§ **WORK TO BE COMPLETED**
Each line of the records is to be returned verbatim, with the images omitted.

Segment Start: GIVEN DATA

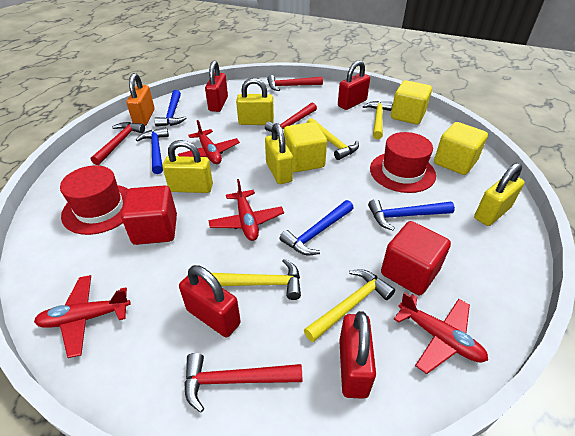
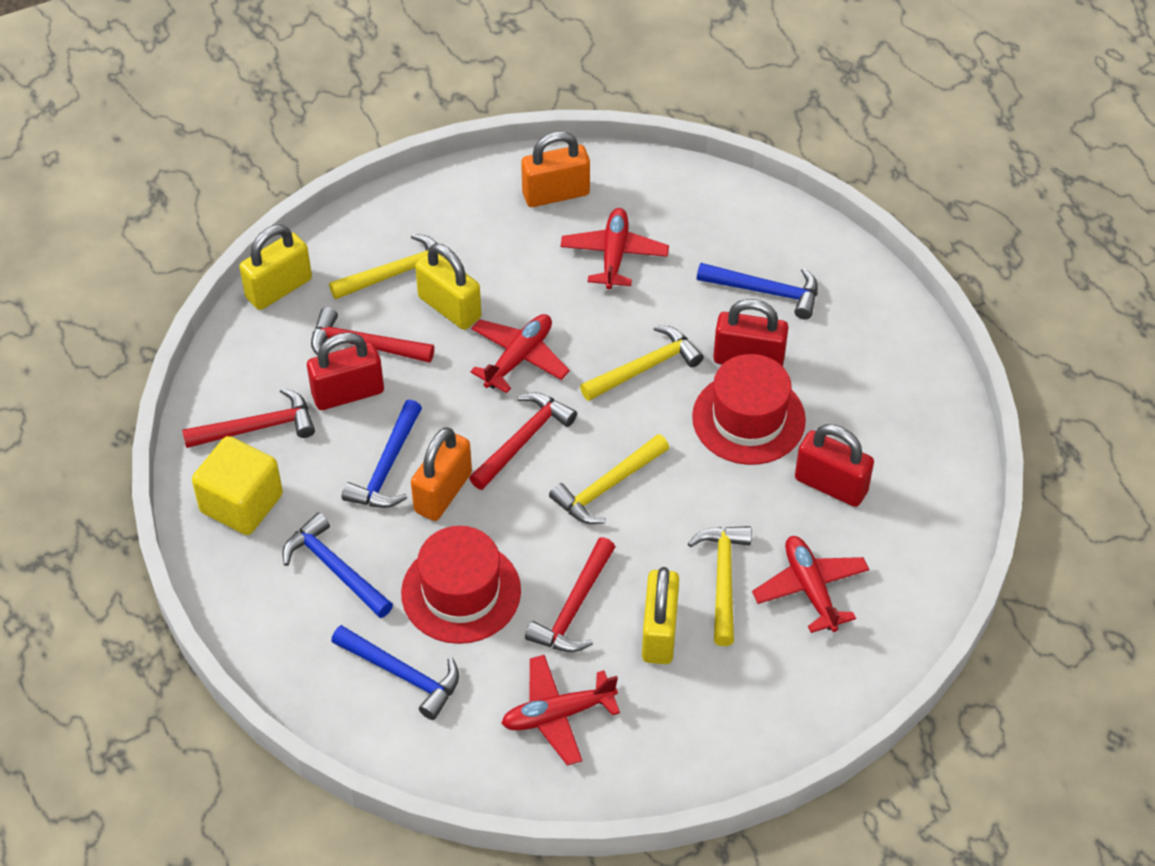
orange padlock: 1 -> 2
red cube: 2 -> 0
red padlock: 4 -> 3
yellow cube: 3 -> 1
yellow padlock: 4 -> 3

Segment End: GIVEN DATA

§ **SOLUTION**
orange padlock: 1 -> 2
red cube: 2 -> 0
red padlock: 4 -> 3
yellow cube: 3 -> 1
yellow padlock: 4 -> 3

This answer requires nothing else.